■ **Exercise aim**
Only lines containing the string "degrees" belong in the answer; find them in the records and copy them.

■ **Task material**
⟨

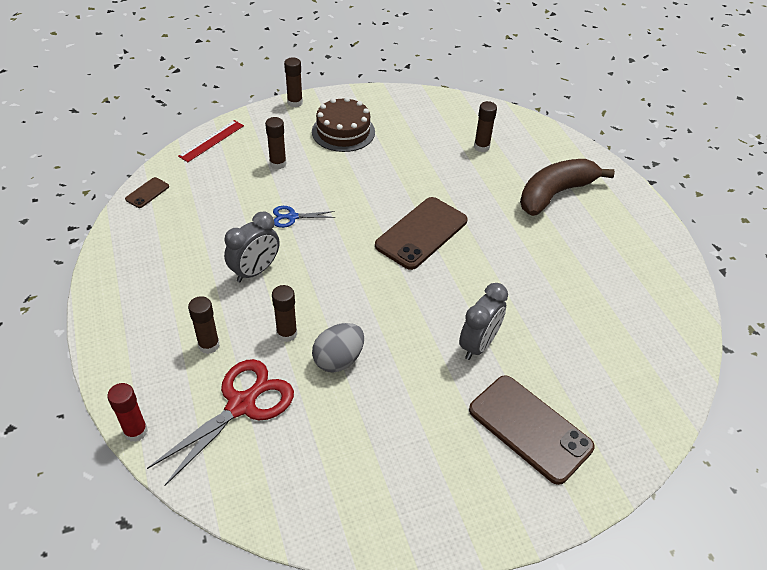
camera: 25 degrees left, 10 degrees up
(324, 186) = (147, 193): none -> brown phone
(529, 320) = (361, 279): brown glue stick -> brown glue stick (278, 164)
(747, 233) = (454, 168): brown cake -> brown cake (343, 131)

⟩
⟨

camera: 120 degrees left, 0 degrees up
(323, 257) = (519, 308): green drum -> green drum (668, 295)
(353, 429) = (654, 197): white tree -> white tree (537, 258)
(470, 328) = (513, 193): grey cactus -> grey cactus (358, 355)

⟩

■ **Output of the exercise**
camera: 25 degrees left, 10 degrees up
camera: 120 degrees left, 0 degrees up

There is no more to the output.